WHAT YOU WILL DO: Restate each of the lines below word for word and drop every picture.

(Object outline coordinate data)
==================================================
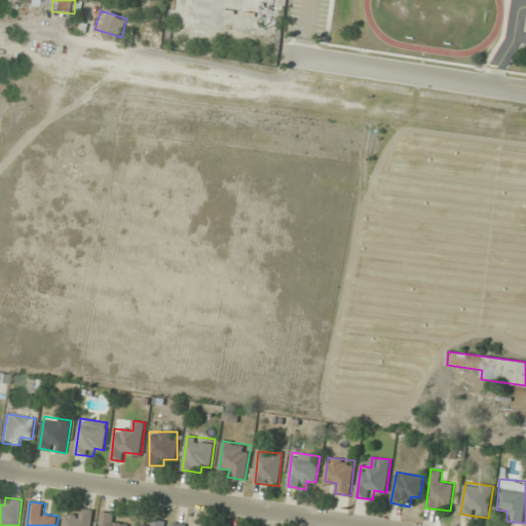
[(91,525),(94,510),(77,509),(77,516),(64,516),(63,525),(91,525)]
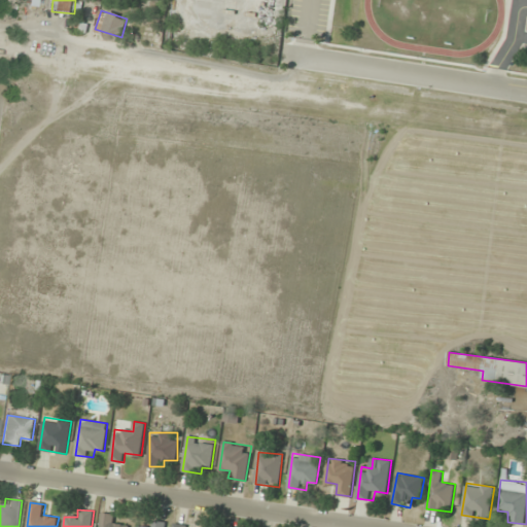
[(130,526),(131,526),(115,523),(117,515),(103,513),(100,526),(130,526)]
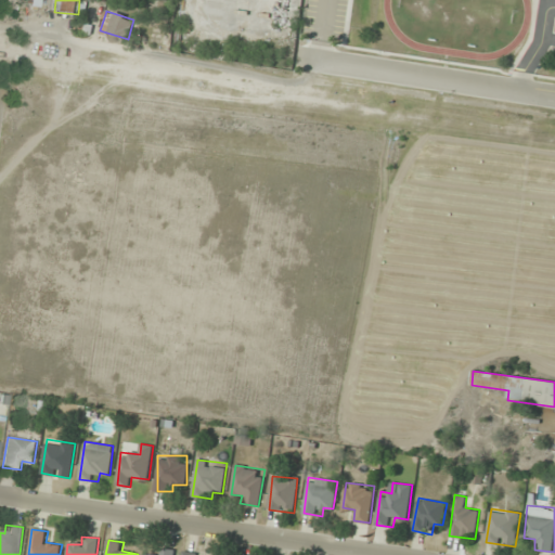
All buildings are outlined.
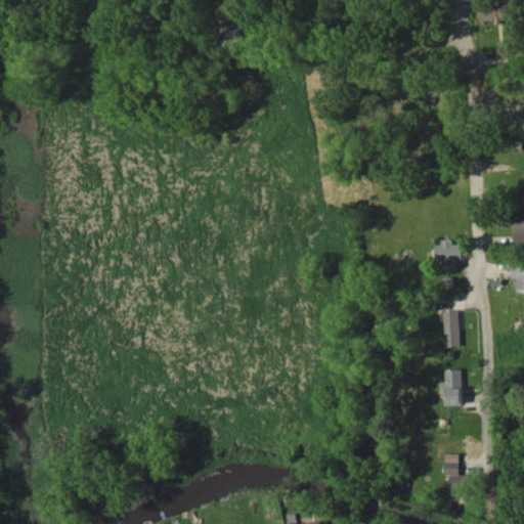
[(479,22),(500,20),(500,18),(510,18),(510,3),(478,4),(479,22)]
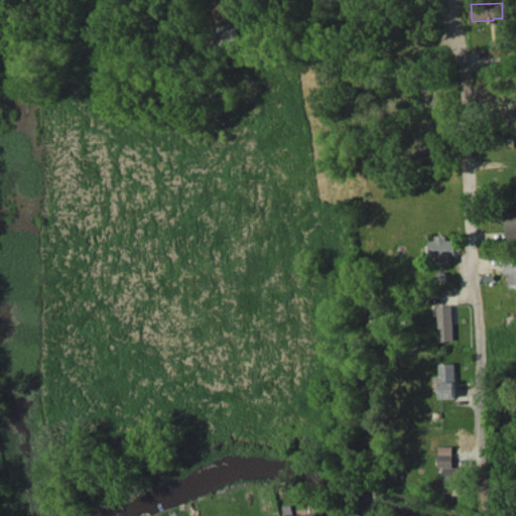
[(239,41),(238,22),(219,22),(220,42),(239,41)]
==================================================
REPLY:
[(91,525),(94,510),(77,509),(77,516),(64,516),(63,525),(91,525)]
[(130,526),(131,526),(115,523),(117,515),(103,513),(100,526),(130,526)]
All buildings are outlined.
[(479,22),(500,20),(500,18),(510,18),(510,3),(478,4),(479,22)]
[(239,41),(238,22),(219,22),(220,42),(239,41)]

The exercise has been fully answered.